The data

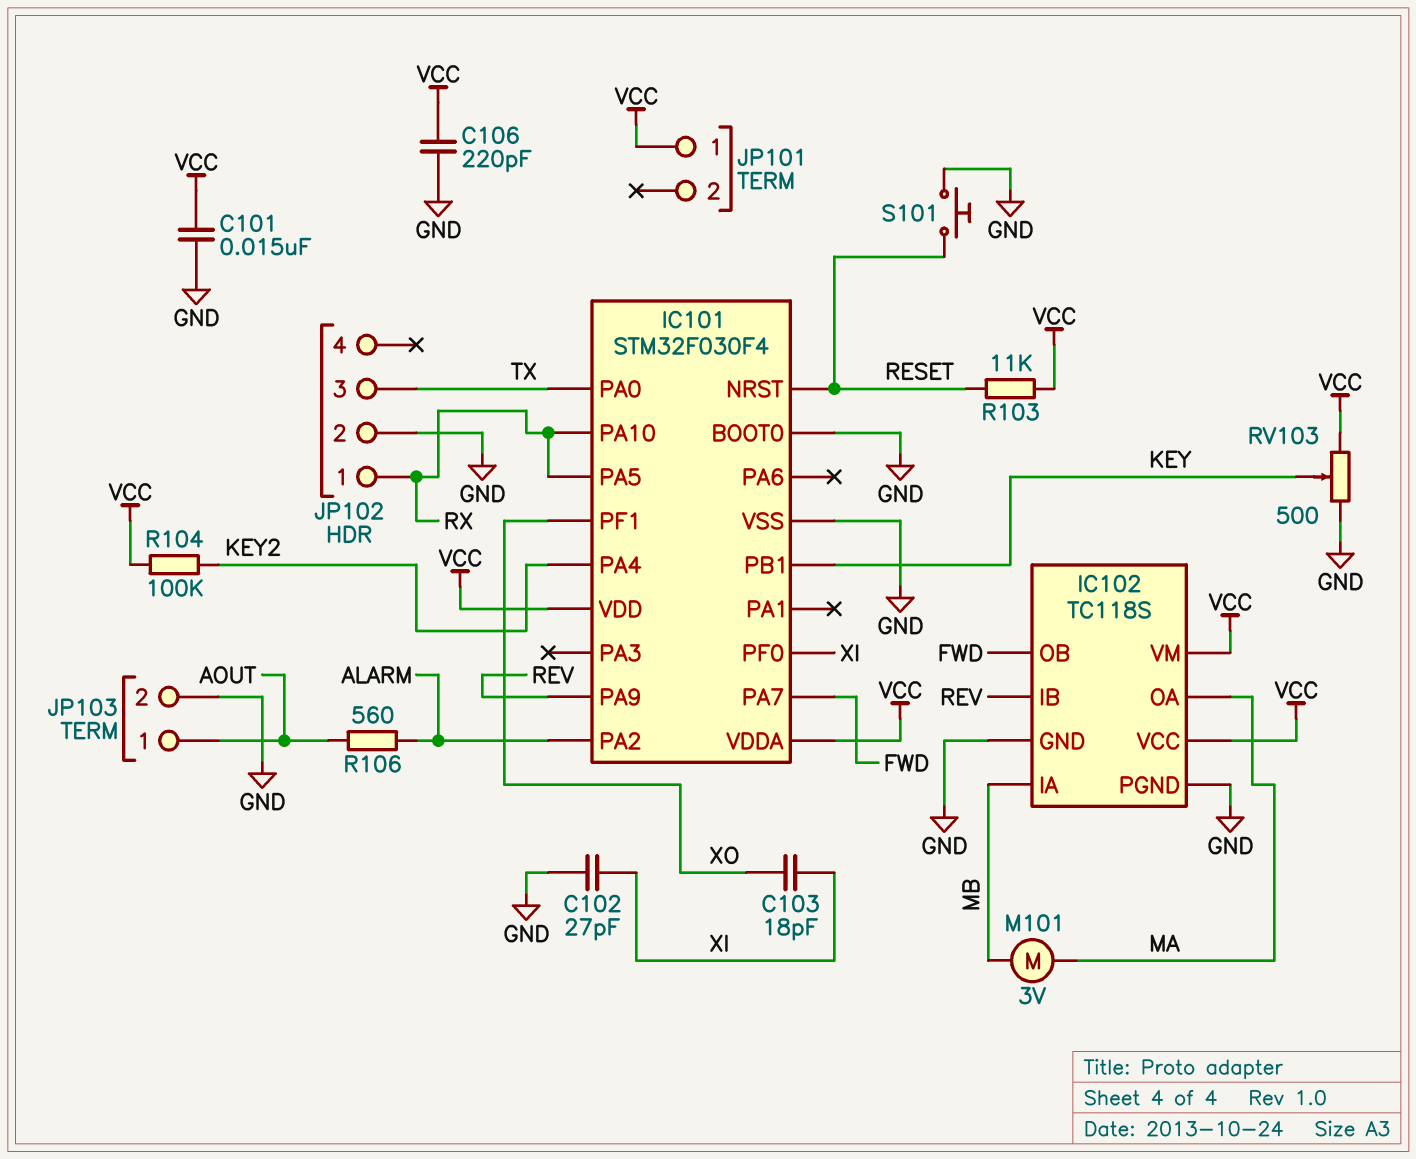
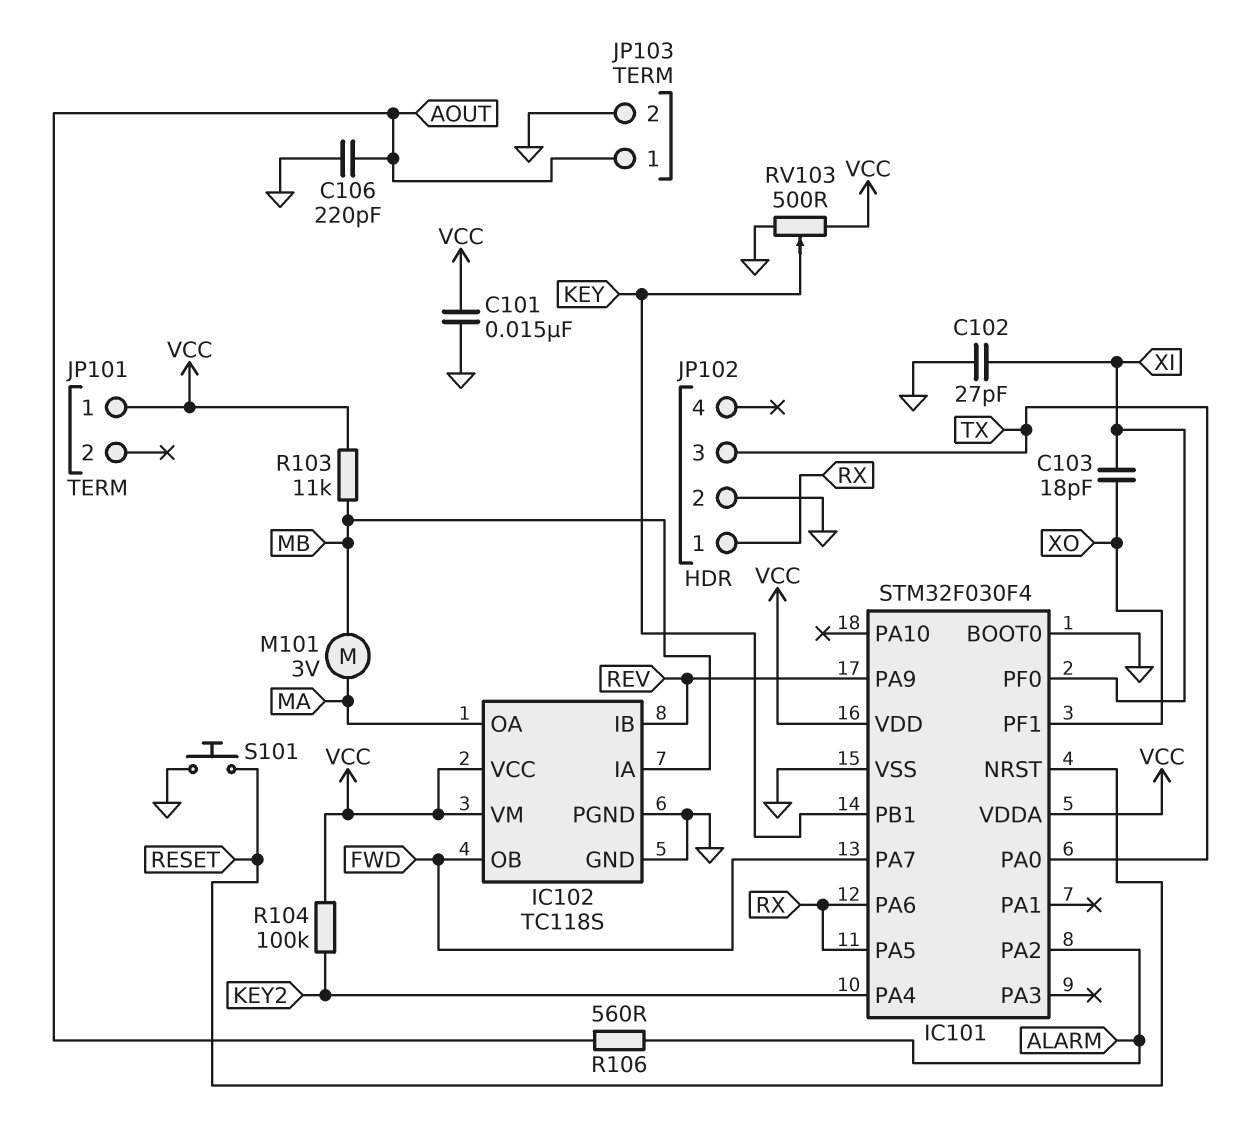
C106: 220pF (GND, VCC) -> 220pF (AOUT, GND)
IC101 pin PA6: none -> RX
IC101 pin PA10: RX -> none
R103: 11k (RESET, VCC) -> 11k (MB, VCC)

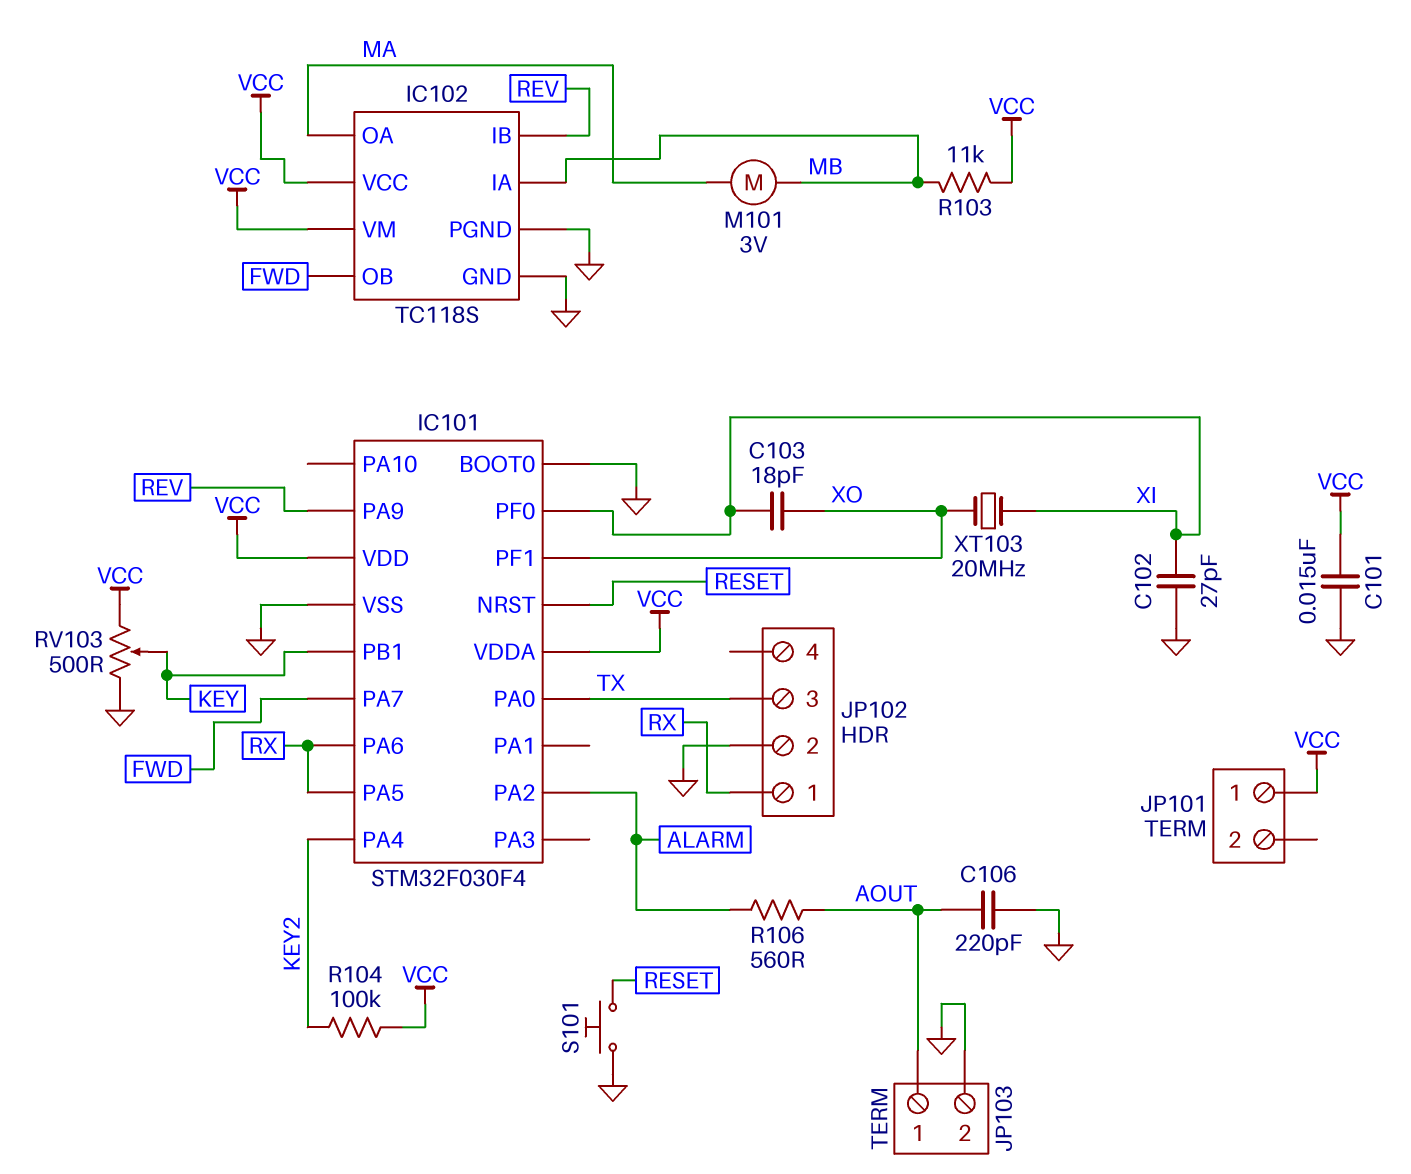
XT103: none -> 20MHz (XI, XO)

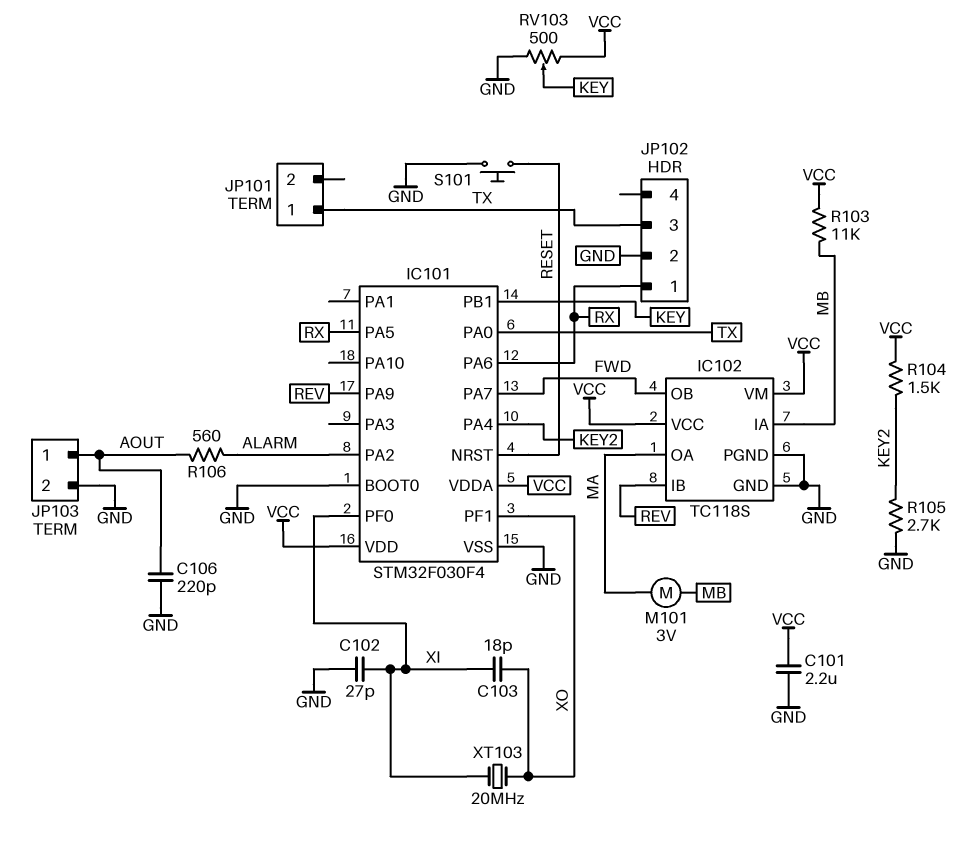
C101: 15nF (GND, VCC) -> 2.2uF (GND, VCC)
JP101 pin 1: VCC -> TX
R104: 100k (KEY2, VCC) -> 1.5k (KEY2, VCC)
R105: none -> 2.7k (GND, KEY2)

Task goal
Give again only the lines starting at the one that contains "JP101 pin 1: VCC -> TX" and running to the end of the data.

Result of the task
JP101 pin 1: VCC -> TX
R104: 100k (KEY2, VCC) -> 1.5k (KEY2, VCC)
R105: none -> 2.7k (GND, KEY2)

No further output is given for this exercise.